* _GOAL_
Quote the listing below word for word, starting at its first line and ending at the line with "blue rectangle: moved", including both of those lines.

--------------------------------

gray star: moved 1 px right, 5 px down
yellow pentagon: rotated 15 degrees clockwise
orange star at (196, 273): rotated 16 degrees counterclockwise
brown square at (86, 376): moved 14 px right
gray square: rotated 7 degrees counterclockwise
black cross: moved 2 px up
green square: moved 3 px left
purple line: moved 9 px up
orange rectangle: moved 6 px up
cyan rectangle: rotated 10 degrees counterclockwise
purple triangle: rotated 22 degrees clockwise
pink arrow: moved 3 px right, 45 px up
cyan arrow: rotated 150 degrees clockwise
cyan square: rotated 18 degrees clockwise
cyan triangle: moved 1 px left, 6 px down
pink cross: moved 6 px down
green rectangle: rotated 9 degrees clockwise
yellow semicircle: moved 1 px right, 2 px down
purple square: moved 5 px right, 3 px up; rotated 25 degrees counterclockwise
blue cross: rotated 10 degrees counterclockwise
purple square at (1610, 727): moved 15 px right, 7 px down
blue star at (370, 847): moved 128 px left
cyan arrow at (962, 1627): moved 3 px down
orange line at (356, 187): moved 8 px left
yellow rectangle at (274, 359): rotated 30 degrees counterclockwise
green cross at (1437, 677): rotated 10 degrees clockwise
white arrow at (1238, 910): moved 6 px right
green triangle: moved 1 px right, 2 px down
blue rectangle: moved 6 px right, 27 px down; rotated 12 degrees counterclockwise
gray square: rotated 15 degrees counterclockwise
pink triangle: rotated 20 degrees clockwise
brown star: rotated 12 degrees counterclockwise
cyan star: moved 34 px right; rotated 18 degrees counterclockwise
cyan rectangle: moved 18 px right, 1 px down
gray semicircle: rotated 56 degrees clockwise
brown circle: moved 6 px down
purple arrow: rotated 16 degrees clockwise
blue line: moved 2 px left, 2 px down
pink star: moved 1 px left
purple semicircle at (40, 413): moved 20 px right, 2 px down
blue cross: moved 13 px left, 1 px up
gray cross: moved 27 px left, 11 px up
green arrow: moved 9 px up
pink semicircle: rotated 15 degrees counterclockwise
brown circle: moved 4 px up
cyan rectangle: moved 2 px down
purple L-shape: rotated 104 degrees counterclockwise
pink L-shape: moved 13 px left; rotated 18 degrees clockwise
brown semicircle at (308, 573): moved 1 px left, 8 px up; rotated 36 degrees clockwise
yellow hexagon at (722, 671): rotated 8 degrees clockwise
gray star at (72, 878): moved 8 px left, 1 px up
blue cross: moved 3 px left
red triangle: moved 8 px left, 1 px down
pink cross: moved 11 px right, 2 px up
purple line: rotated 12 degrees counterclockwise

--------------------------------

* _RESULT FOR THIS TASK_
gray star: moved 1 px right, 5 px down
yellow pentagon: rotated 15 degrees clockwise
orange star at (196, 273): rotated 16 degrees counterclockwise
brown square at (86, 376): moved 14 px right
gray square: rotated 7 degrees counterclockwise
black cross: moved 2 px up
green square: moved 3 px left
purple line: moved 9 px up
orange rectangle: moved 6 px up
cyan rectangle: rotated 10 degrees counterclockwise
purple triangle: rotated 22 degrees clockwise
pink arrow: moved 3 px right, 45 px up
cyan arrow: rotated 150 degrees clockwise
cyan square: rotated 18 degrees clockwise
cyan triangle: moved 1 px left, 6 px down
pink cross: moved 6 px down
green rectangle: rotated 9 degrees clockwise
yellow semicircle: moved 1 px right, 2 px down
purple square: moved 5 px right, 3 px up; rotated 25 degrees counterclockwise
blue cross: rotated 10 degrees counterclockwise
purple square at (1610, 727): moved 15 px right, 7 px down
blue star at (370, 847): moved 128 px left
cyan arrow at (962, 1627): moved 3 px down
orange line at (356, 187): moved 8 px left
yellow rectangle at (274, 359): rotated 30 degrees counterclockwise
green cross at (1437, 677): rotated 10 degrees clockwise
white arrow at (1238, 910): moved 6 px right
green triangle: moved 1 px right, 2 px down
blue rectangle: moved 6 px right, 27 px down; rotated 12 degrees counterclockwise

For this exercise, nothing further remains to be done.